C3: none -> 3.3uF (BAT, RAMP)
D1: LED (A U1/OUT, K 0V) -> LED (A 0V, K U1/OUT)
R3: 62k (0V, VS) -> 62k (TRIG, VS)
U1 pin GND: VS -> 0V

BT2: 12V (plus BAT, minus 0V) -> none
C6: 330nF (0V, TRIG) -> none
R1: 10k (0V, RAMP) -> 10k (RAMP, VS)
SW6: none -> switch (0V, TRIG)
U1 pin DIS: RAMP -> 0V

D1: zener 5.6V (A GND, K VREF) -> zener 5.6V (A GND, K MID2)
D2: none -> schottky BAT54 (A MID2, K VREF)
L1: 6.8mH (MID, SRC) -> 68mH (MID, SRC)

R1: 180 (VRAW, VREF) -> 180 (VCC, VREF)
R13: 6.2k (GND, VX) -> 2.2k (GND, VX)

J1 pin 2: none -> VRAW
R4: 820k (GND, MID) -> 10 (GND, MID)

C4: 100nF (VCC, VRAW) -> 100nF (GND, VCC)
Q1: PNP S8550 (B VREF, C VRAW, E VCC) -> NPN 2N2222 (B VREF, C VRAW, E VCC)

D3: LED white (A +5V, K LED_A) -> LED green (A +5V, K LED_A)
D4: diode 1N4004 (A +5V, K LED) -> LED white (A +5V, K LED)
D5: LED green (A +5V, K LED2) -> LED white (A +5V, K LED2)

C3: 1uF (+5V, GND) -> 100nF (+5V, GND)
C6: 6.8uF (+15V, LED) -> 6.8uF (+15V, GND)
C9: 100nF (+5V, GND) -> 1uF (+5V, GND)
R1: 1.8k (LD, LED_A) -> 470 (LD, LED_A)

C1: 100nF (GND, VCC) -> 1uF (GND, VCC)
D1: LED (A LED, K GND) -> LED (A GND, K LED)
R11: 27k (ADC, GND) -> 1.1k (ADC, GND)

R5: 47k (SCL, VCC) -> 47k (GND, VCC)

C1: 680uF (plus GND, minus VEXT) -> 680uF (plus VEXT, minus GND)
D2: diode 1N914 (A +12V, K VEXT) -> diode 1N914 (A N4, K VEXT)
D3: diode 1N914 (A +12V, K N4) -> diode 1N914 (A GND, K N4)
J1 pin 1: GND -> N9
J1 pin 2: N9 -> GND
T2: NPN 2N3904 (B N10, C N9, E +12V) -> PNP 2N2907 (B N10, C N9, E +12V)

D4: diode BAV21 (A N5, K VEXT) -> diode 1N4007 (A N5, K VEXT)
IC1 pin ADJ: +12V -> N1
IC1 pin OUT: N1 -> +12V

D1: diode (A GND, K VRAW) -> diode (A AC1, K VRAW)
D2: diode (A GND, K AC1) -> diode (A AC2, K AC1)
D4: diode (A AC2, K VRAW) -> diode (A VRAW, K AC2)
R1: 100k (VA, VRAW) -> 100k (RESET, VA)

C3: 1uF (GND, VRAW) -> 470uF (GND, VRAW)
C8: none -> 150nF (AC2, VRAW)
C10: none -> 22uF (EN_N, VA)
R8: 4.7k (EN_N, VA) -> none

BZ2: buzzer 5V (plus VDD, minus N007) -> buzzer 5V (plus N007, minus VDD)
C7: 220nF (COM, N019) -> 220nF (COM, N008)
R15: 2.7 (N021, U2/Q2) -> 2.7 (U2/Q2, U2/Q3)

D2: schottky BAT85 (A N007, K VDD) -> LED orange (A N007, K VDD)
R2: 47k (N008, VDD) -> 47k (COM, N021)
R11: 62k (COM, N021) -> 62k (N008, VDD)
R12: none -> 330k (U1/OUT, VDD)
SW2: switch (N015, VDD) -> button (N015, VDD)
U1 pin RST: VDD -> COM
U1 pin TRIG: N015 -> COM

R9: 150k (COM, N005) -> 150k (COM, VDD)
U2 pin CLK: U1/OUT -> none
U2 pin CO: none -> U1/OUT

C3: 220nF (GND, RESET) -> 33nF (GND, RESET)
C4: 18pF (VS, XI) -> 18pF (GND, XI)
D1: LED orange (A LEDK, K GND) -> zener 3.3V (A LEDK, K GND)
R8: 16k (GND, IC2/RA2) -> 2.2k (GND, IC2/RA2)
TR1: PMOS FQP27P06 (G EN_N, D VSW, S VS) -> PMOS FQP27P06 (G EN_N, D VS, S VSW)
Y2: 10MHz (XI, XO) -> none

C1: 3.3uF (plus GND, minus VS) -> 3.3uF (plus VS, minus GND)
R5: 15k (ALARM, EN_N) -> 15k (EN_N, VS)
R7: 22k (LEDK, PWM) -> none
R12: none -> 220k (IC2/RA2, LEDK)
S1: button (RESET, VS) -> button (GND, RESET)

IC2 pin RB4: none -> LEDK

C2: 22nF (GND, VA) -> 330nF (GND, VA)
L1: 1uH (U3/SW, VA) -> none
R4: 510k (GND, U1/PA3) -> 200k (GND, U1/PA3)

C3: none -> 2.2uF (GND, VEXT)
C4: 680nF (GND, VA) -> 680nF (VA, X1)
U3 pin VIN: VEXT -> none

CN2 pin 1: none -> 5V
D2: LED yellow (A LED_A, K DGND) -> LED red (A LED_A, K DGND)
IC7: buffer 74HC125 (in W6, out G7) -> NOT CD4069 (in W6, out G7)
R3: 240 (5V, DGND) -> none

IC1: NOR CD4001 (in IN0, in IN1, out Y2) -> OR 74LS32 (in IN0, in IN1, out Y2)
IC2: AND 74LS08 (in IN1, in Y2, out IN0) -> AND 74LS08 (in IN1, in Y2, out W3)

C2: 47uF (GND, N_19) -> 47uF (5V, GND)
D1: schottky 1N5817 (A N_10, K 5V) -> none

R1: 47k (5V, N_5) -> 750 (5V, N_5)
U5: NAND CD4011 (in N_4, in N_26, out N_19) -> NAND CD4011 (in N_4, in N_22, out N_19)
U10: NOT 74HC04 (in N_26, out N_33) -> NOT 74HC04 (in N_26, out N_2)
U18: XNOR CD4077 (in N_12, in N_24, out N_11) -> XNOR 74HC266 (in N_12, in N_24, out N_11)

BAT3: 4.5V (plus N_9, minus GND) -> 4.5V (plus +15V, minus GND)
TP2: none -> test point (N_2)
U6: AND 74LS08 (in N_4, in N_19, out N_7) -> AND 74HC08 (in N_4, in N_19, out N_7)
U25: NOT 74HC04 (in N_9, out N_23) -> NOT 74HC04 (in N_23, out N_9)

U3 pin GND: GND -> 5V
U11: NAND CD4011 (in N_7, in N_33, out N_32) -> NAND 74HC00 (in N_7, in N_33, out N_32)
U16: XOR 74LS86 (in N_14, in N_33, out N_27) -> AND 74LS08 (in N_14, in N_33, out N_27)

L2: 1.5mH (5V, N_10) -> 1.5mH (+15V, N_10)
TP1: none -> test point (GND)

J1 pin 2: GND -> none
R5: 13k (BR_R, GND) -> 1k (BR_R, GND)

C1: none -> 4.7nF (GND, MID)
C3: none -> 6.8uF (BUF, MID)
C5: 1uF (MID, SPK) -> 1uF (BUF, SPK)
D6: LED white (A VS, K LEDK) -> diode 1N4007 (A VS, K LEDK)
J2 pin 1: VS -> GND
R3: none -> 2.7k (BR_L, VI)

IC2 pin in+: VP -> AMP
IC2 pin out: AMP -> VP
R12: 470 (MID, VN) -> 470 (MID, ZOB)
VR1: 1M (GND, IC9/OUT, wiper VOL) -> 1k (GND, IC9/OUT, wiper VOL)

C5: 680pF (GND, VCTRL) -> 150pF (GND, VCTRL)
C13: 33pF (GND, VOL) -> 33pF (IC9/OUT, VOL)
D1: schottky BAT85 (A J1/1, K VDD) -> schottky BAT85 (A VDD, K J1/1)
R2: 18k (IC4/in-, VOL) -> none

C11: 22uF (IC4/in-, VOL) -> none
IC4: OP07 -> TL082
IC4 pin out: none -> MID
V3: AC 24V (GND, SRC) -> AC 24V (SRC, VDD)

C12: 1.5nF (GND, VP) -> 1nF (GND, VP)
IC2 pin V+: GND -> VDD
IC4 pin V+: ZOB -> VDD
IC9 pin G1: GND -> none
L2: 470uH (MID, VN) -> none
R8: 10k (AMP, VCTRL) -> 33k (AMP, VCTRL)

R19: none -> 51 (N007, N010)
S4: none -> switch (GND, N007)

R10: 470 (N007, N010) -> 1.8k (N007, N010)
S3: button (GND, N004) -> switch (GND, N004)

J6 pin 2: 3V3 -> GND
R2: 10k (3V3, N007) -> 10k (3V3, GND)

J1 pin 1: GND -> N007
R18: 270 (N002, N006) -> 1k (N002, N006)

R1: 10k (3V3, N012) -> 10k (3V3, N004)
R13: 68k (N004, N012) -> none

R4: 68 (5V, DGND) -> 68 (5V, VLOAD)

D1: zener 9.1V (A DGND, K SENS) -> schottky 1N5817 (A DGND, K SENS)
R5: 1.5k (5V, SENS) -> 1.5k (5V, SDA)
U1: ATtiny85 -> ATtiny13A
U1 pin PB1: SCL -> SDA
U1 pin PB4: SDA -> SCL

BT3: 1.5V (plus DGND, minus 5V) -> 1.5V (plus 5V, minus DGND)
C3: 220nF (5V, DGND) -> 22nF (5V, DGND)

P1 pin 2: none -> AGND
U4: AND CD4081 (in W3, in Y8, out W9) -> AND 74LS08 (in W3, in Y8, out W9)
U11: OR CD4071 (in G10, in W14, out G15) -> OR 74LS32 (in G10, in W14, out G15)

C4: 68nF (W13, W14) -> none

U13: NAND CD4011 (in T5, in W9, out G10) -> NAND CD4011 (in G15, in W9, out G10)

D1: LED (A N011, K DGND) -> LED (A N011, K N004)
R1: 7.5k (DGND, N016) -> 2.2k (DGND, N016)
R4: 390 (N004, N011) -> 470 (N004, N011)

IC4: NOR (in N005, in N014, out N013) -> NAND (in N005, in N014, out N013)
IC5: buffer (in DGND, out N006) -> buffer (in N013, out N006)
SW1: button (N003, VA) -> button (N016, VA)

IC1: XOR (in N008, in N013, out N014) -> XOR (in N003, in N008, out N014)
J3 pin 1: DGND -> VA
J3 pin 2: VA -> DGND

______

■ TASK ITEM
Print, please, the lines above from the very first through the one that holds "C4: 100nF (VCC, VRAW) -> 100nF (GND, VCC)", both included, word for word and with nothing else.

■ FINISHED EXERCISE
C3: none -> 3.3uF (BAT, RAMP)
D1: LED (A U1/OUT, K 0V) -> LED (A 0V, K U1/OUT)
R3: 62k (0V, VS) -> 62k (TRIG, VS)
U1 pin GND: VS -> 0V

BT2: 12V (plus BAT, minus 0V) -> none
C6: 330nF (0V, TRIG) -> none
R1: 10k (0V, RAMP) -> 10k (RAMP, VS)
SW6: none -> switch (0V, TRIG)
U1 pin DIS: RAMP -> 0V

D1: zener 5.6V (A GND, K VREF) -> zener 5.6V (A GND, K MID2)
D2: none -> schottky BAT54 (A MID2, K VREF)
L1: 6.8mH (MID, SRC) -> 68mH (MID, SRC)

R1: 180 (VRAW, VREF) -> 180 (VCC, VREF)
R13: 6.2k (GND, VX) -> 2.2k (GND, VX)

J1 pin 2: none -> VRAW
R4: 820k (GND, MID) -> 10 (GND, MID)

C4: 100nF (VCC, VRAW) -> 100nF (GND, VCC)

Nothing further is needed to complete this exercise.